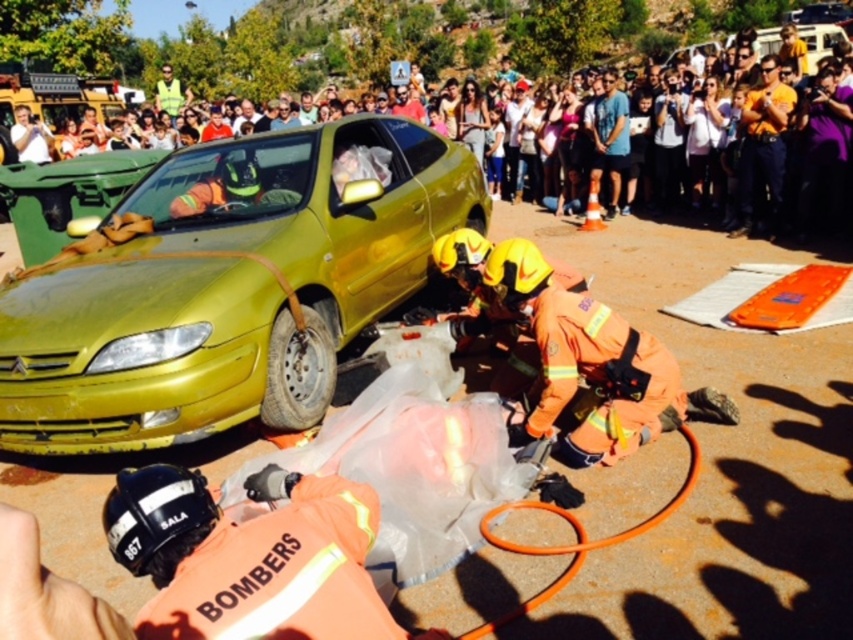
In the scene shown: Does metallic yellow car at left appear on the right side of matte yellow car at center?

Yes, metallic yellow car at left is to the right of matte yellow car at center.

Between metallic yellow car at left and matte yellow car at center, which one appears on the right side from the viewer's perspective?

metallic yellow car at left is more to the right.

Is point (360, 230) positioned behind point (238, 90)?

No, it is in front of (238, 90).

What are the coordinates of `metallic yellow car at left` in the screenshot? It's located at (227, 285).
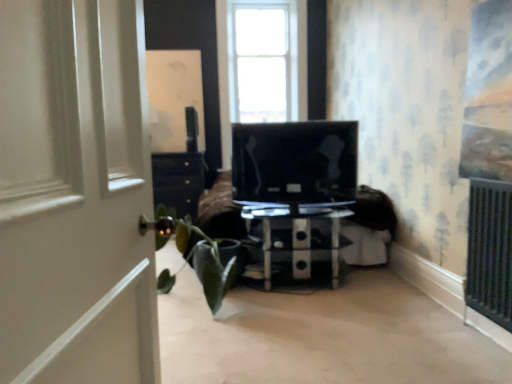
Question: Is transparent glass coffee table at center oriented towards green matte houseplant at left?

Choices:
 (A) no
 (B) yes

Answer: (A)

Question: Is transparent glass coffee table at center far from green matte houseplant at left?

Choices:
 (A) yes
 (B) no

Answer: (B)

Question: From a real-world perspective, is transparent glass coffee table at center on top of green matte houseplant at left?

Choices:
 (A) no
 (B) yes

Answer: (A)

Question: Is green matte houseplant at left at the back of transparent glass coffee table at center?

Choices:
 (A) no
 (B) yes

Answer: (A)

Question: Is transparent glass coffee table at center positioned beyond the bounds of green matte houseplant at left?

Choices:
 (A) yes
 (B) no

Answer: (A)

Question: From a real-world perspective, relative to transparent glass coffee table at center, is green matte houseplant at left vertically above or below?

Choices:
 (A) below
 (B) above

Answer: (B)

Question: Is green matte houseplant at left inside the boundaries of transparent glass coffee table at center, or outside?

Choices:
 (A) inside
 (B) outside

Answer: (B)

Question: From the image's perspective, is green matte houseplant at left above or below transparent glass coffee table at center?

Choices:
 (A) below
 (B) above

Answer: (B)

Question: In terms of height, does green matte houseplant at left look taller or shorter compared to transparent glass coffee table at center?

Choices:
 (A) tall
 (B) short

Answer: (A)

Question: In terms of width, does transparent glass coffee table at center look wider or thinner when compared to green matte houseplant at left?

Choices:
 (A) thin
 (B) wide

Answer: (A)

Question: Is transparent glass coffee table at center spatially inside green matte houseplant at left, or outside of it?

Choices:
 (A) inside
 (B) outside

Answer: (B)

Question: From the image's perspective, is transparent glass coffee table at center above or below green matte houseplant at left?

Choices:
 (A) above
 (B) below

Answer: (B)

Question: Considering their positions, is transparent glass coffee table at center located in front of or behind green matte houseplant at left?

Choices:
 (A) behind
 (B) front

Answer: (A)

Question: Is green matte houseplant at left to the left or to the right of black glossy tv at center in the image?

Choices:
 (A) right
 (B) left

Answer: (B)

Question: From the image's perspective, is green matte houseplant at left located above or below black glossy tv at center?

Choices:
 (A) below
 (B) above

Answer: (A)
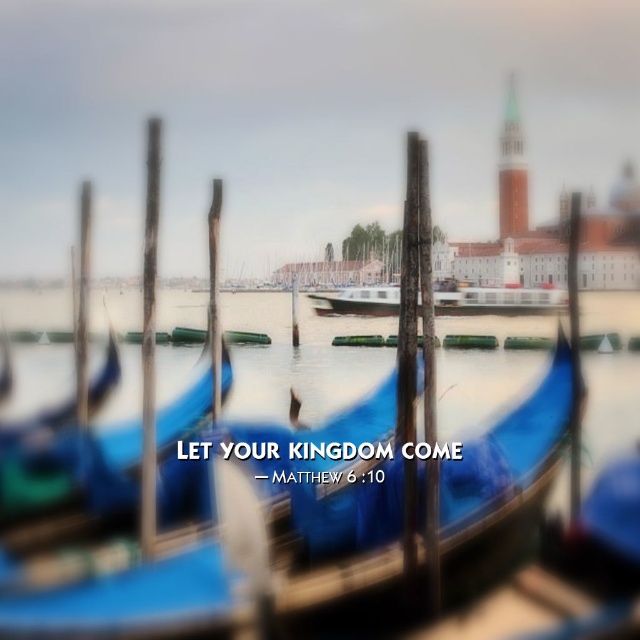
Which is below, blue polished wood gondola at center or white glossy boat at center?

Positioned lower is blue polished wood gondola at center.

The height and width of the screenshot is (640, 640). What do you see at coordinates (248, 513) in the screenshot?
I see `blue polished wood gondola at center` at bounding box center [248, 513].

Find the location of a particular element. The width and height of the screenshot is (640, 640). blue polished wood gondola at center is located at coordinates (248, 513).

━━━━━━━━━━

**Work to be completed**.
From the material above, copy out every line that contains the string "world". Treat uppercase and lowercase letters as different.

**Result**.
Question: From a real-world perspective, is transparent glass coffee table at center on top of green matte houseplant at left?
Question: From a real-world perspective, relative to transparent glass coffee table at center, is green matte houseplant at left vertically above or below?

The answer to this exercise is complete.